■ PROBLEM REQUIREMENTS ■
Of all the entries below, retype only the lines from the one with "(325, 524) = (357, 400): red" through the one with "(590, 370) = (493, 241): white", exactly as they appear.

■ DATA SUPPLIED ■
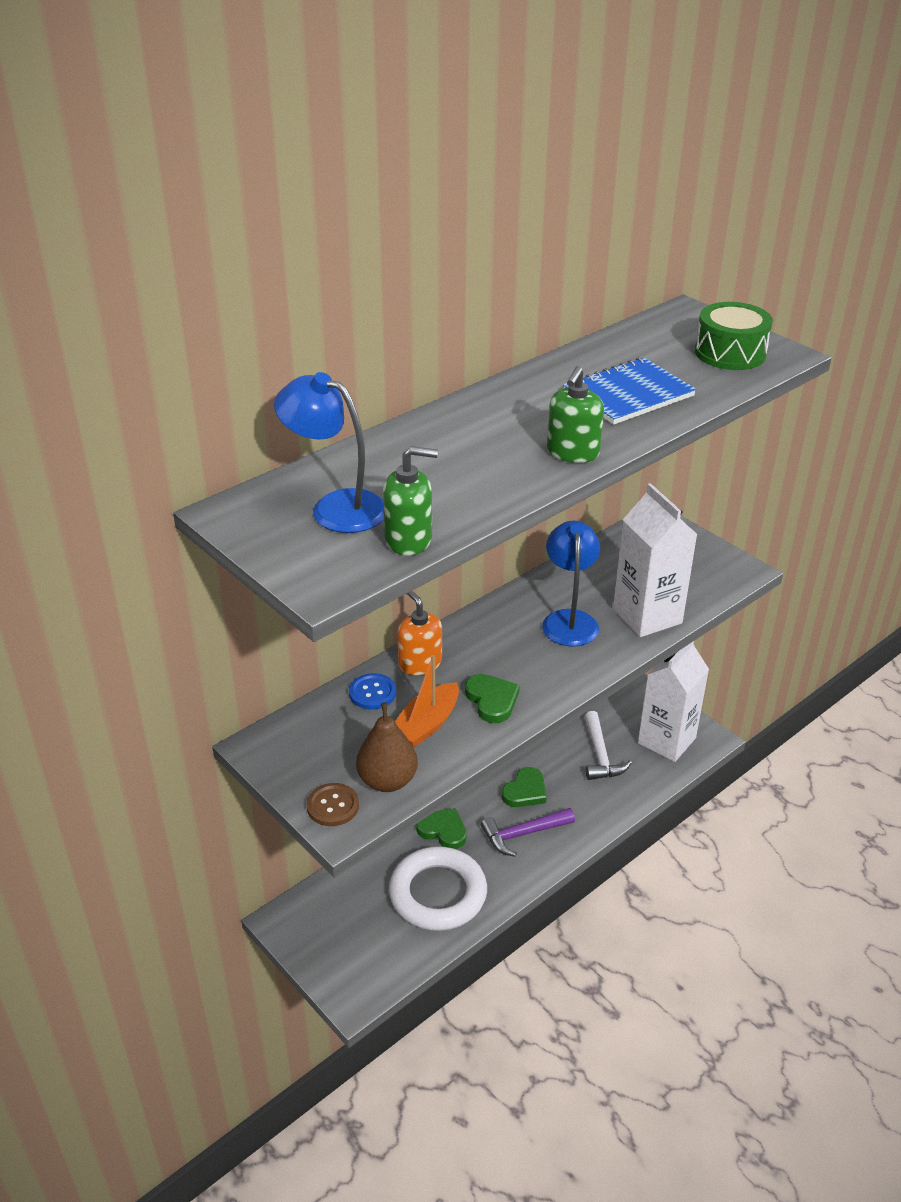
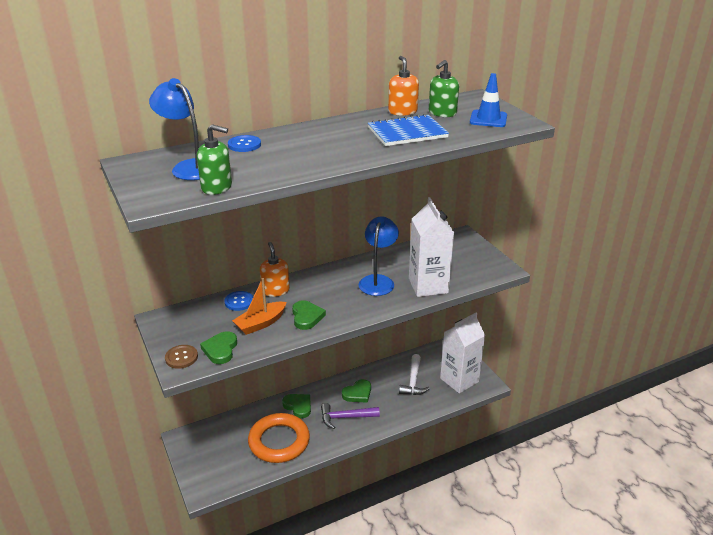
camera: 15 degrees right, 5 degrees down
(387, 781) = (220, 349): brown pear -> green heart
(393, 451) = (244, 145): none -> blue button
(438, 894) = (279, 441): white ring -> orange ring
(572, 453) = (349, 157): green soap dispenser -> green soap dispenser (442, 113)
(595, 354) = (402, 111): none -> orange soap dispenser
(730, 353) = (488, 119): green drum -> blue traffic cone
...
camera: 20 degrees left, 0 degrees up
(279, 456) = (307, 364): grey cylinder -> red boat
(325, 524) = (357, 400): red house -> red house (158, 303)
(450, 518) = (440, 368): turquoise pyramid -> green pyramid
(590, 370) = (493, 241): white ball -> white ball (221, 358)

■ COMPLETED EXERCISE ■
(325, 524) = (357, 400): red house -> red house (158, 303)
(450, 518) = (440, 368): turquoise pyramid -> green pyramid
(590, 370) = (493, 241): white ball -> white ball (221, 358)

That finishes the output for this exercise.